— PROBLEM —
Look over the lines below. Report each one that includes the string "purple".

— GIVEN DATA —
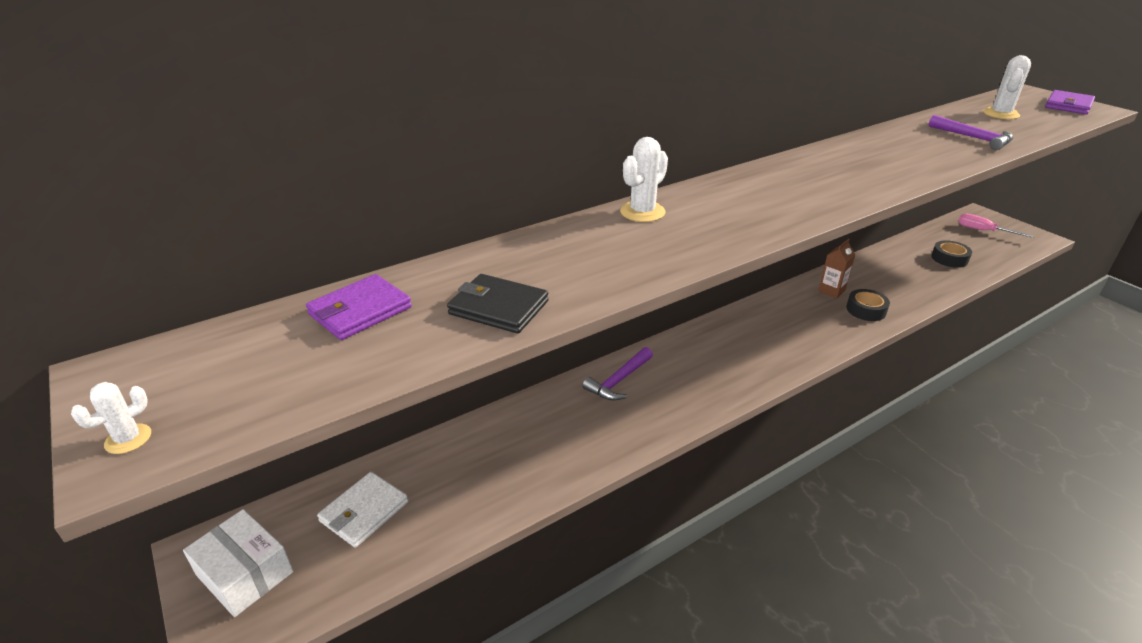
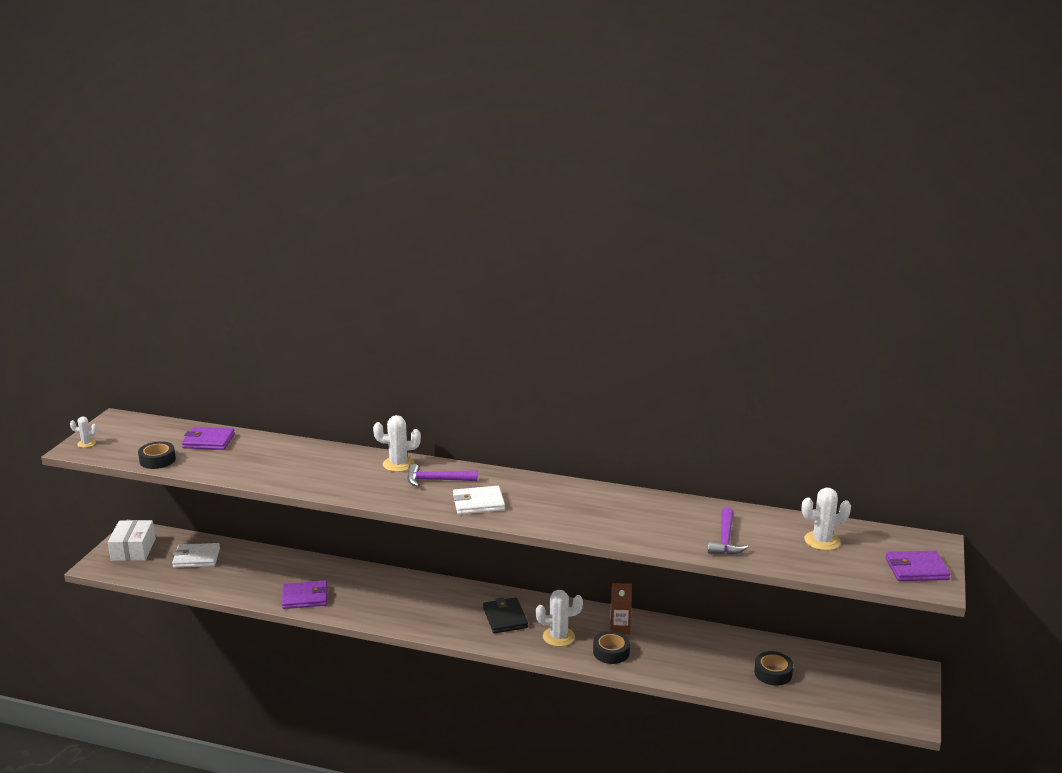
camera: 50 degrees right, 10 degrees down
black wallet [447,274,548,334] -> black wallet moved to [483,597,528,633]
purple hammer [582,347,653,401] -> purple hammer moved to [407,464,478,487]
pink screwdriver [958,213,1034,238] -> none
none -> black tape [138,441,176,469]
none -> purple wallet [282,581,328,609]
none -> white wallet [453,486,505,515]
none -> white cactus [536,590,583,647]

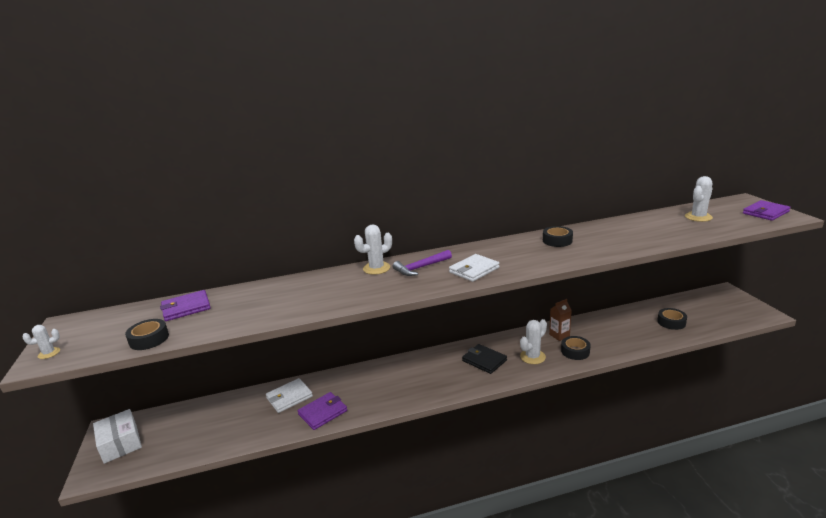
camera: 30 degrees left, 0 degrees up
white wallet [172,543,220,568] -> white wallet moved to [266,378,313,413]
purple hammer [708,507,748,555] -> none
none -> black tape [543,226,573,247]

— YOUR SOLUTION —
purple hammer [582,347,653,401] -> purple hammer moved to [407,464,478,487]
none -> purple wallet [282,581,328,609]
purple hammer [708,507,748,555] -> none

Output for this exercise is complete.